**DATASET EXCERPT:**
>>>

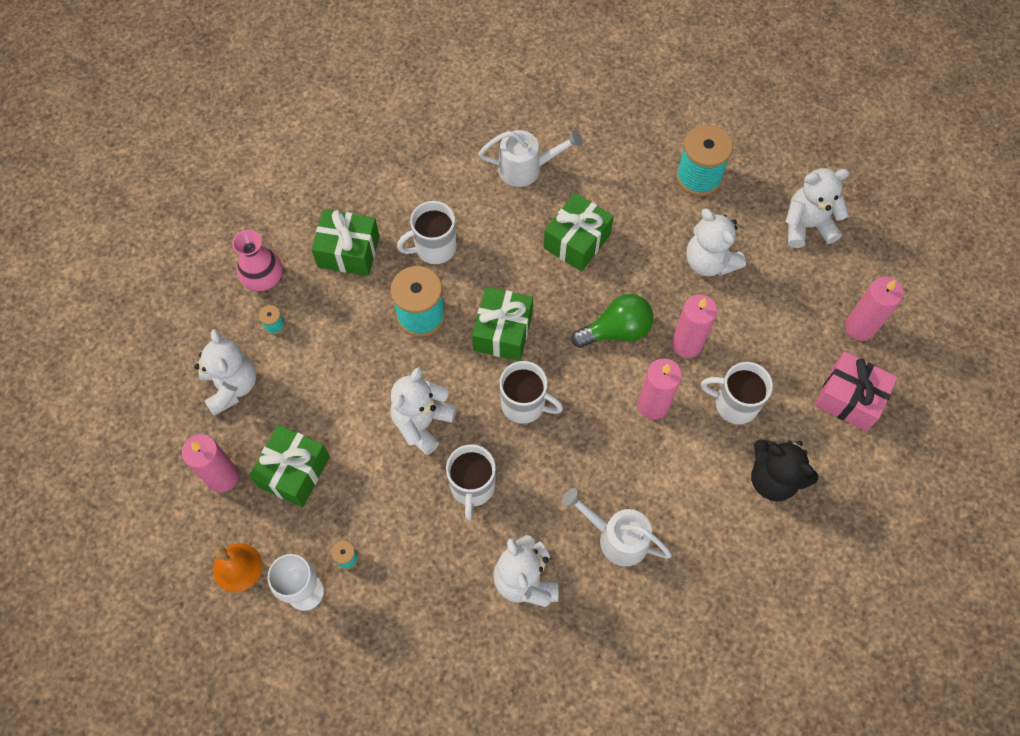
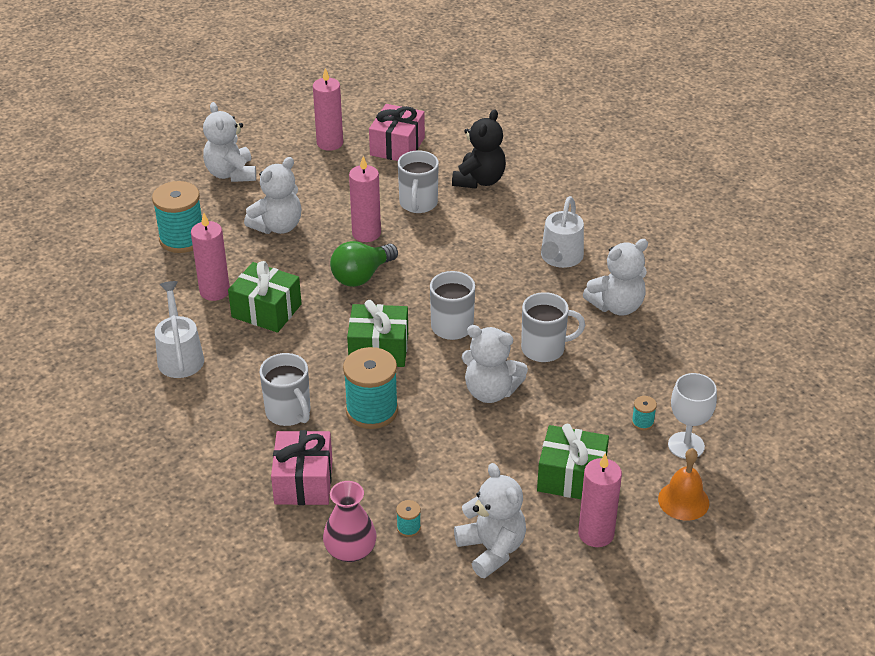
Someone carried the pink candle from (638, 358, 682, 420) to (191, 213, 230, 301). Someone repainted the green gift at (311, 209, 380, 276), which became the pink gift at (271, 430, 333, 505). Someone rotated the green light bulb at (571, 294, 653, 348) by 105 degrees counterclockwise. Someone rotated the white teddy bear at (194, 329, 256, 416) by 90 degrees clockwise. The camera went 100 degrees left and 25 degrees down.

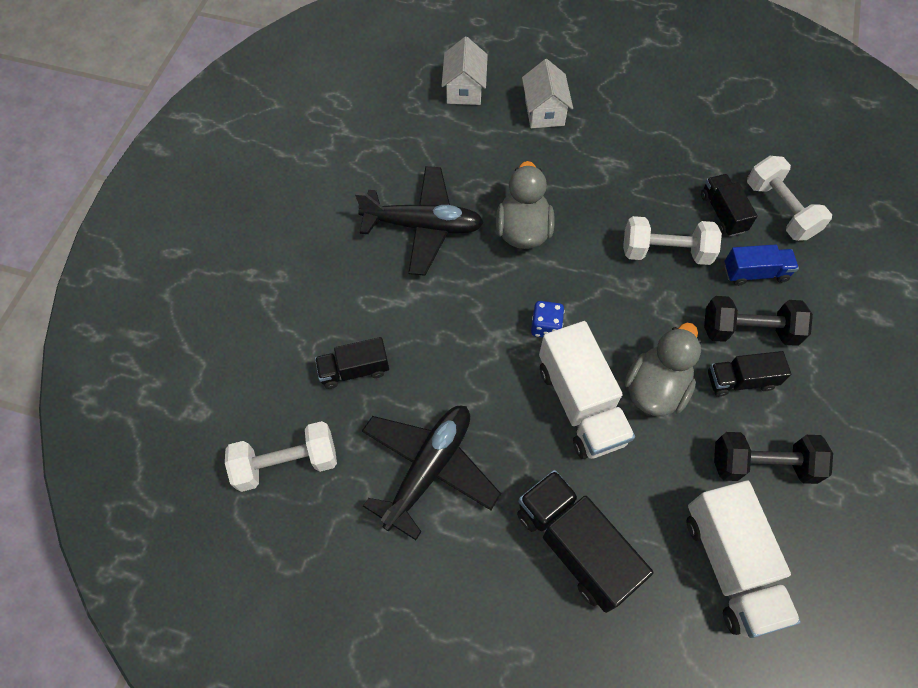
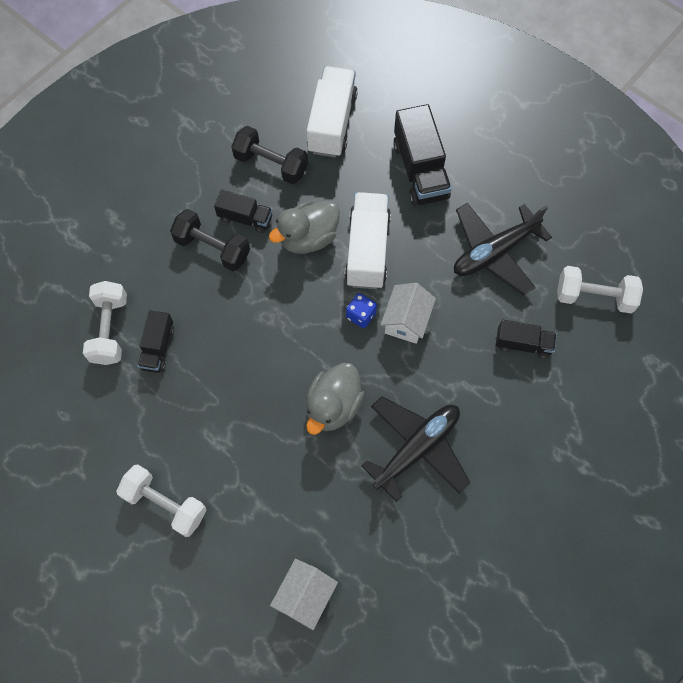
Someone carried the white dumbbell from (623, 216, 722, 265) to (116, 464, 206, 537). Someone rotated the black plane at (355, 166, 484, 276) by 105 degrees clockwise. Someone carried the white house from (522, 59, 573, 128) to (381, 283, 436, 344). Someone took away the blue truck at (724, 244, 799, 286). The camera went 155 degrees left and 5 degrees up.

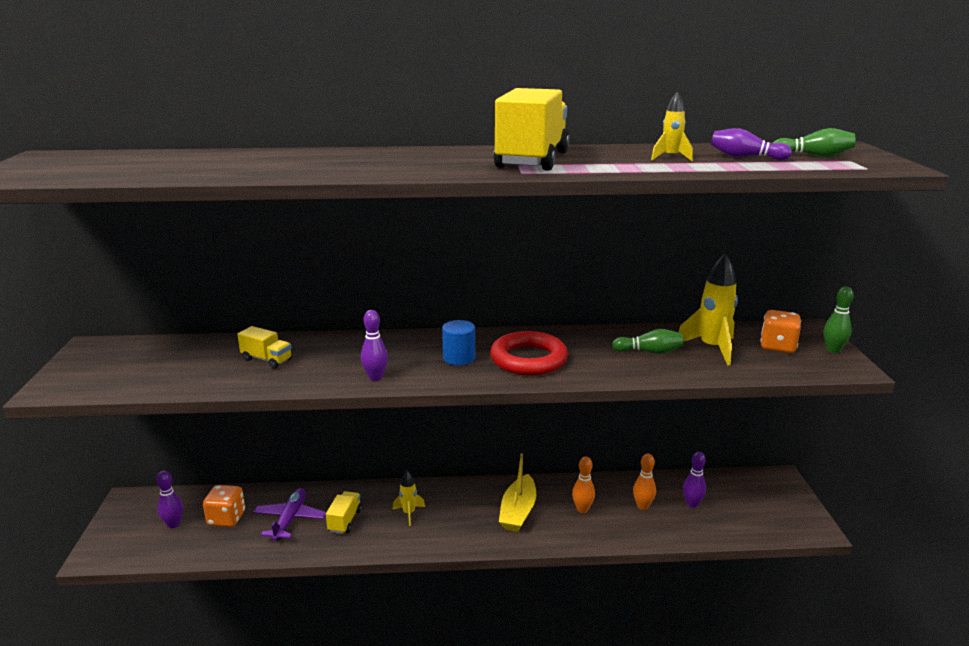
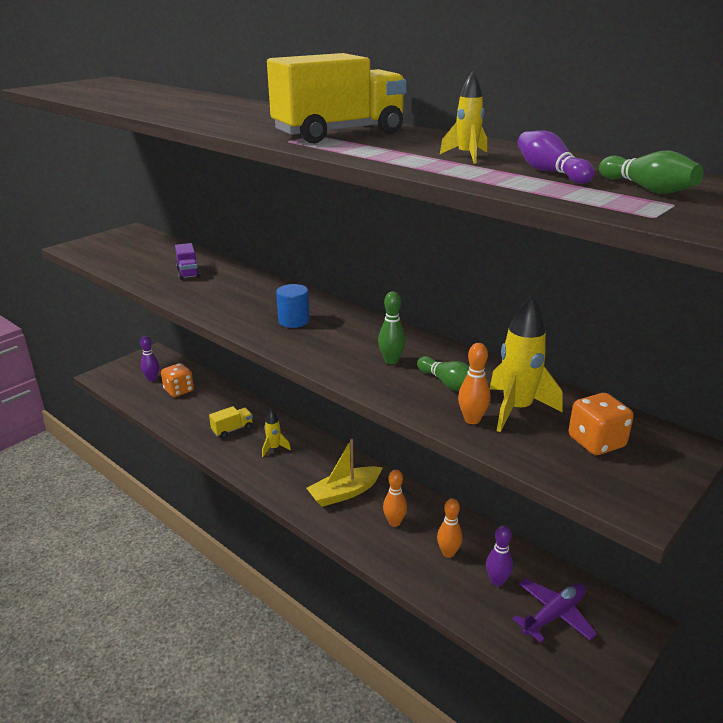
Someone repainted the yellow truck at (237, 326, 292, 369), which became the purple truck at (175, 243, 200, 280). Someone carried the green bowling pin from (824, 287, 854, 353) to (378, 291, 406, 364). Someone put down the orange bowling pin at (458, 343, 490, 424). Someone carried the purple plane from (254, 488, 326, 541) to (512, 579, 597, 643). Someone took away the purple bowling pin at (361, 310, 388, 381). Someone took away the red ring at (490, 331, 568, 375). The camera went 45 degrees right and 5 degrees up.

<<<

**EXERCISE INSTRUCTIONS:** The material above should be returned exactly, without pictures.

**RESPONSE AREA:**
Someone carried the pink candle from (638, 358, 682, 420) to (191, 213, 230, 301). Someone repainted the green gift at (311, 209, 380, 276), which became the pink gift at (271, 430, 333, 505). Someone rotated the green light bulb at (571, 294, 653, 348) by 105 degrees counterclockwise. Someone rotated the white teddy bear at (194, 329, 256, 416) by 90 degrees clockwise. The camera went 100 degrees left and 25 degrees down.

Someone carried the white dumbbell from (623, 216, 722, 265) to (116, 464, 206, 537). Someone rotated the black plane at (355, 166, 484, 276) by 105 degrees clockwise. Someone carried the white house from (522, 59, 573, 128) to (381, 283, 436, 344). Someone took away the blue truck at (724, 244, 799, 286). The camera went 155 degrees left and 5 degrees up.

Someone repainted the yellow truck at (237, 326, 292, 369), which became the purple truck at (175, 243, 200, 280). Someone carried the green bowling pin from (824, 287, 854, 353) to (378, 291, 406, 364). Someone put down the orange bowling pin at (458, 343, 490, 424). Someone carried the purple plane from (254, 488, 326, 541) to (512, 579, 597, 643). Someone took away the purple bowling pin at (361, 310, 388, 381). Someone took away the red ring at (490, 331, 568, 375). The camera went 45 degrees right and 5 degrees up.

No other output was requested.